### TASK TO COMPLETE
In the data that follows, count the lines where "grey" appears, and write only the number.

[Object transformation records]
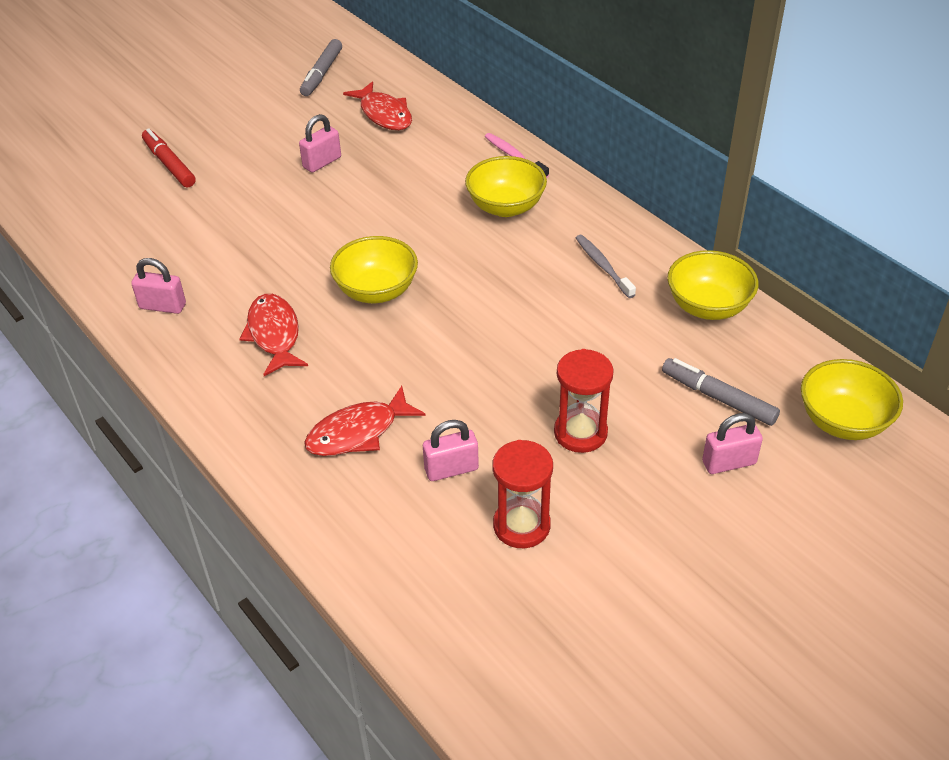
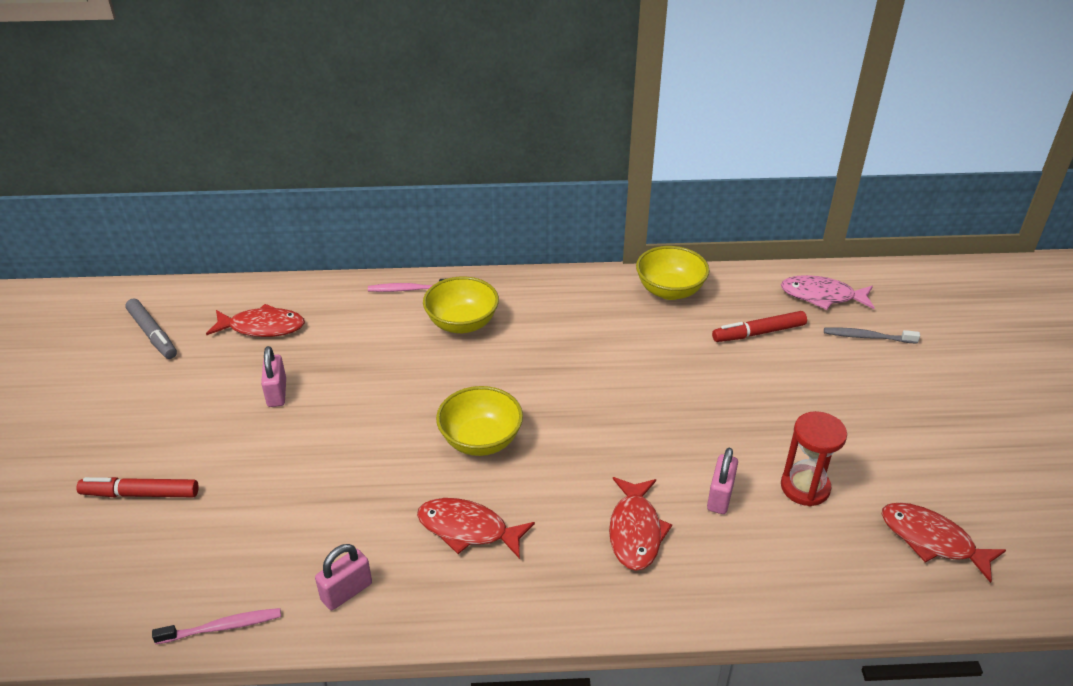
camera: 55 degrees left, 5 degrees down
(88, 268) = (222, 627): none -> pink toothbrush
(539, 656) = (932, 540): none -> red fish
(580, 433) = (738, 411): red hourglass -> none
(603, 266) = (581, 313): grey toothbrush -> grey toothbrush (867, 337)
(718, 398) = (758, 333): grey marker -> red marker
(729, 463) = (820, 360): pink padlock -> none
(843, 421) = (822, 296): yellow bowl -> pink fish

### RESULT OF THE EXERCISE
2